[Supplied material]
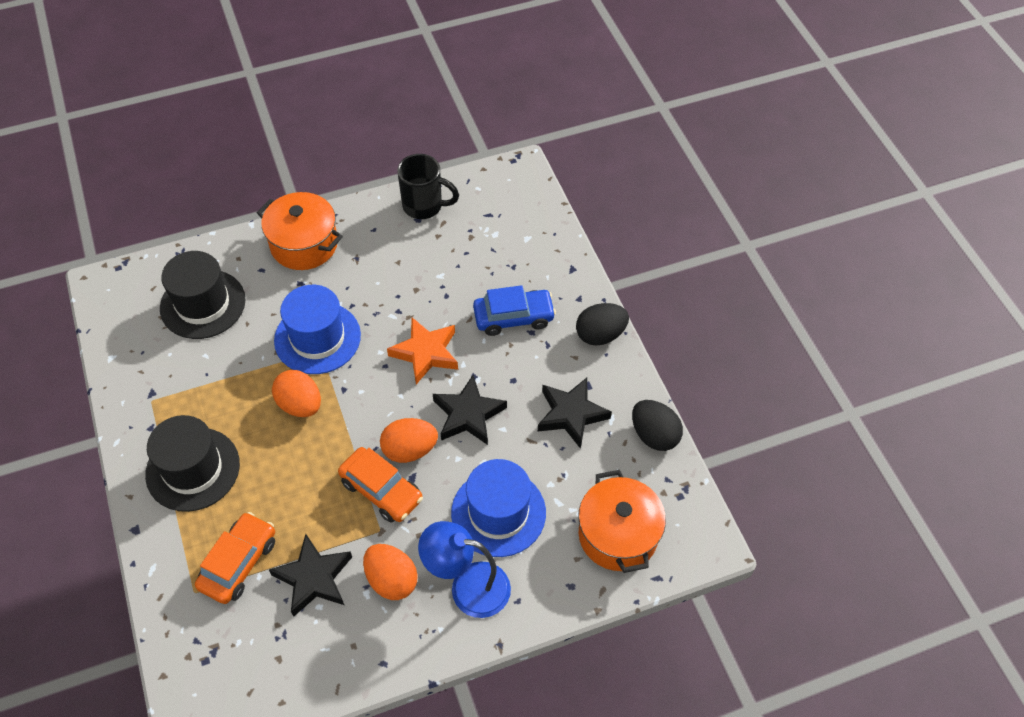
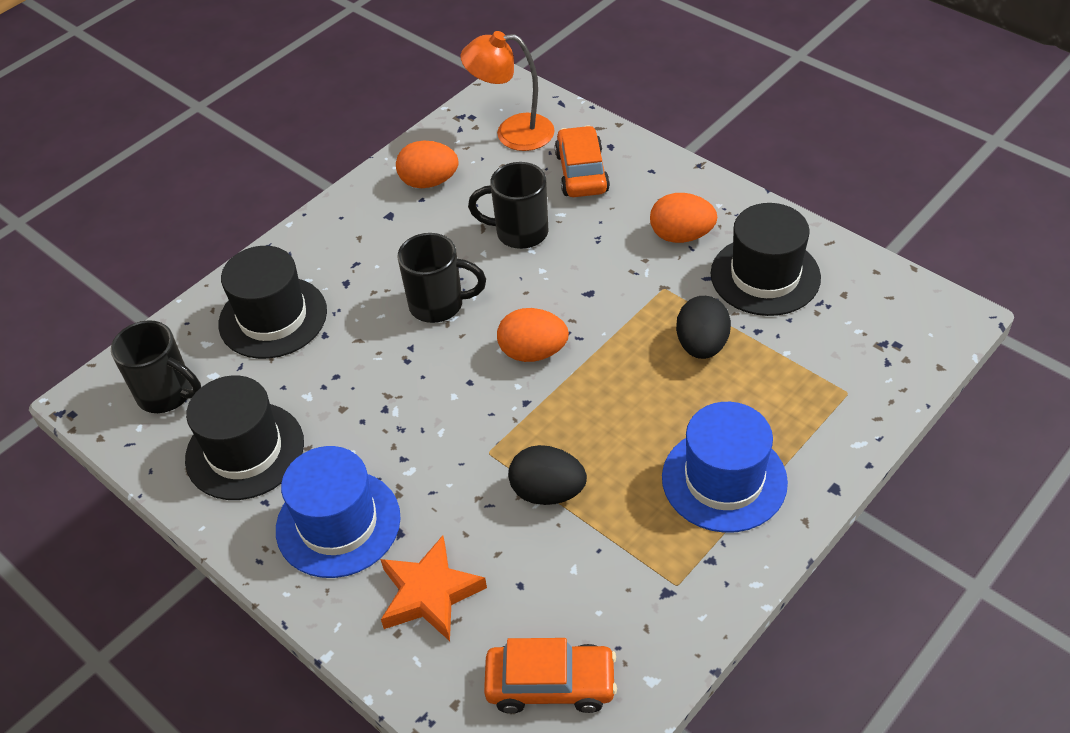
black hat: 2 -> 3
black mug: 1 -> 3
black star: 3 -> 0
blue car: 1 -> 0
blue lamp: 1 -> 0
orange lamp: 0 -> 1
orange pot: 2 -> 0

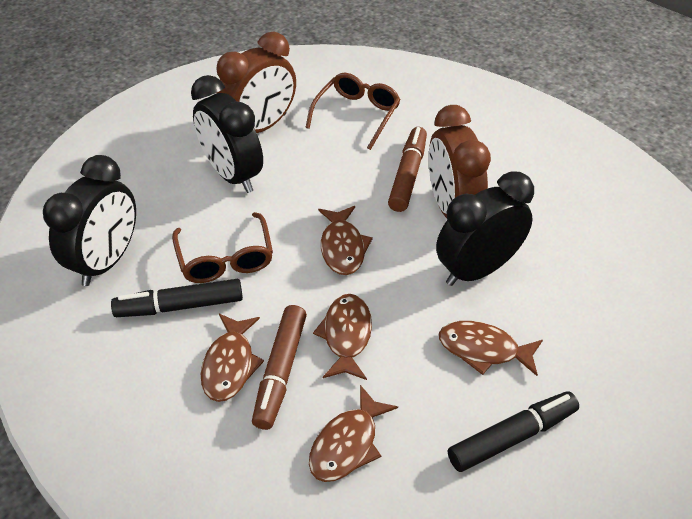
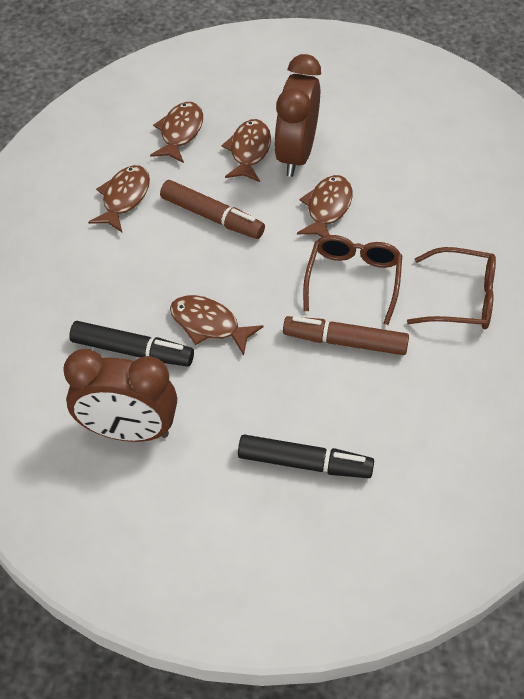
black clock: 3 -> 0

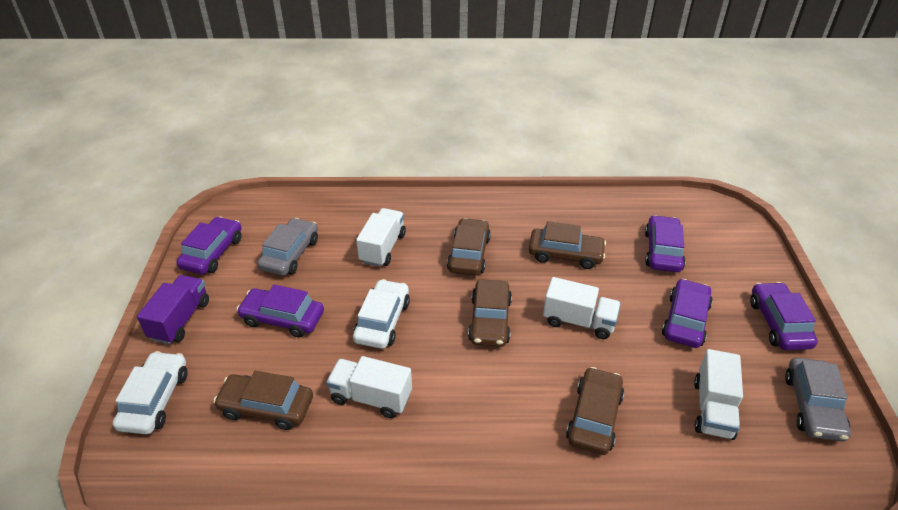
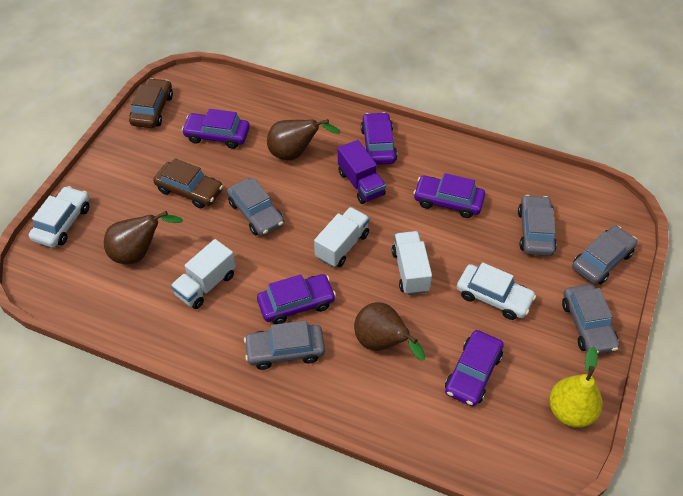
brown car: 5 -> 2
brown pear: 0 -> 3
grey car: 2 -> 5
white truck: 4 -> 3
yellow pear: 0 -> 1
[/Supplied material]
## Requirement
Which lines of the records contain "black"? Show each of them.

## Response below
black hat: 2 -> 3
black mug: 1 -> 3
black star: 3 -> 0
black clock: 3 -> 0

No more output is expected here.